━━ Data for this exercise

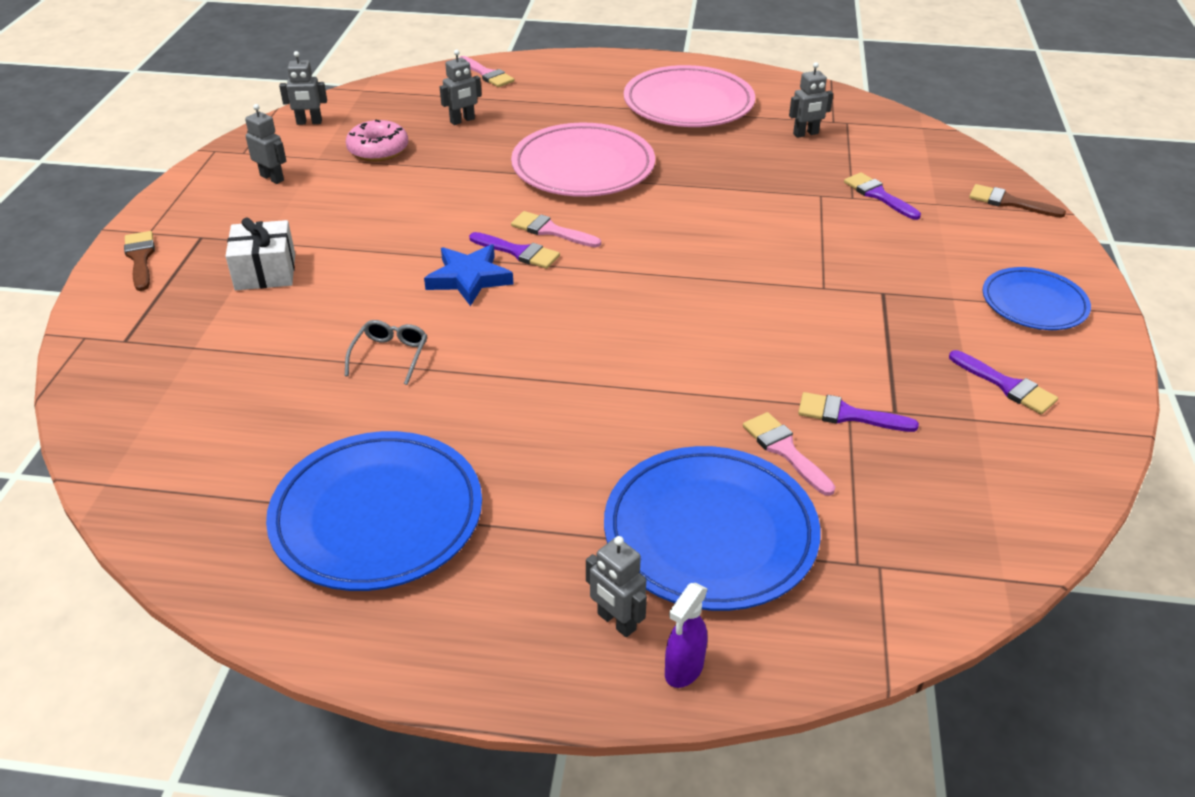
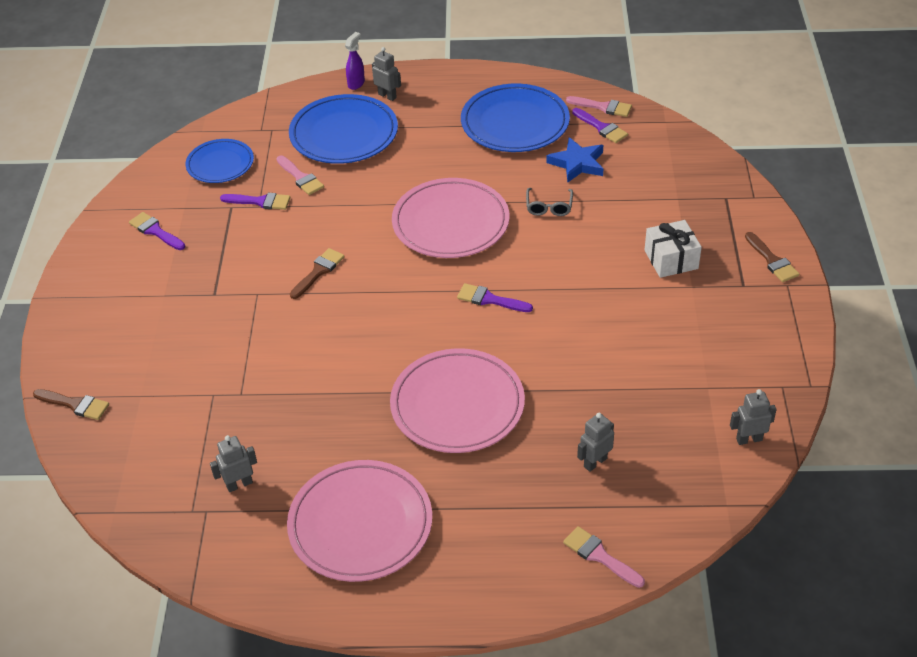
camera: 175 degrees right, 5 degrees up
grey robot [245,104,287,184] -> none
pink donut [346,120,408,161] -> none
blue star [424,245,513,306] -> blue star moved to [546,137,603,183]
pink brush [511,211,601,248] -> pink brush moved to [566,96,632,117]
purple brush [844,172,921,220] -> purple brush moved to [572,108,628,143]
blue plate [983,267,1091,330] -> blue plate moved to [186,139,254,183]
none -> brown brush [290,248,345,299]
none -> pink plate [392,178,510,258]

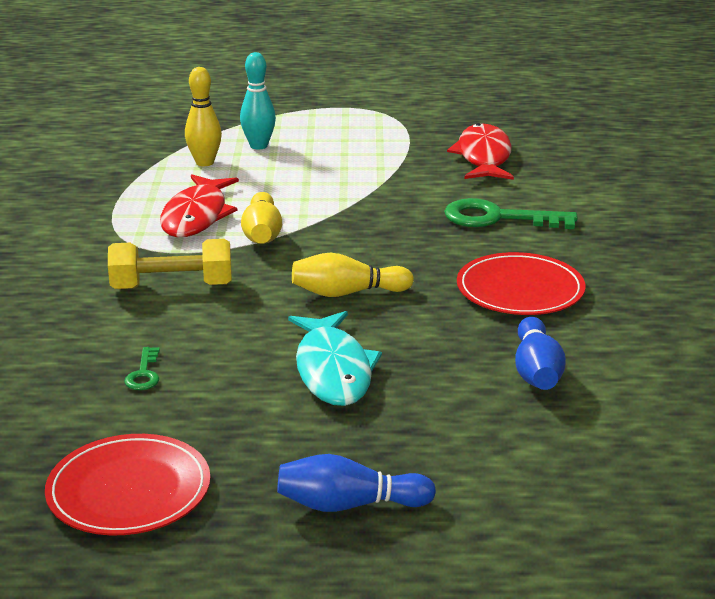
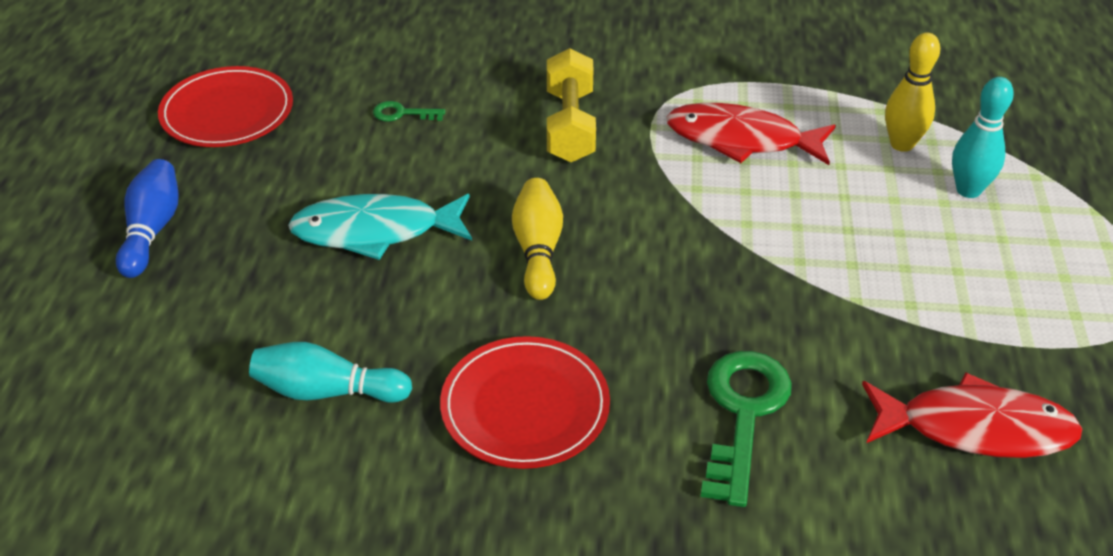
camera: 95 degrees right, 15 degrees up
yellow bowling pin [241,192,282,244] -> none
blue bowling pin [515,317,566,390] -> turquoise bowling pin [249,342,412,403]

━━━━
━━ Data for this exercise

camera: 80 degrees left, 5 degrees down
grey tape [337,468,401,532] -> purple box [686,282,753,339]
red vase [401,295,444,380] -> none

━━━━

(Work instructions) Using the listing above, reproduce word for word every line from the one containing "purple brush [844,172,921,220]" through the one containing "blue bowling pin". Pictures must be left out.

(Answer box)
purple brush [844,172,921,220] -> purple brush moved to [572,108,628,143]
blue plate [983,267,1091,330] -> blue plate moved to [186,139,254,183]
none -> brown brush [290,248,345,299]
none -> pink plate [392,178,510,258]

camera: 95 degrees right, 15 degrees up
yellow bowling pin [241,192,282,244] -> none
blue bowling pin [515,317,566,390] -> turquoise bowling pin [249,342,412,403]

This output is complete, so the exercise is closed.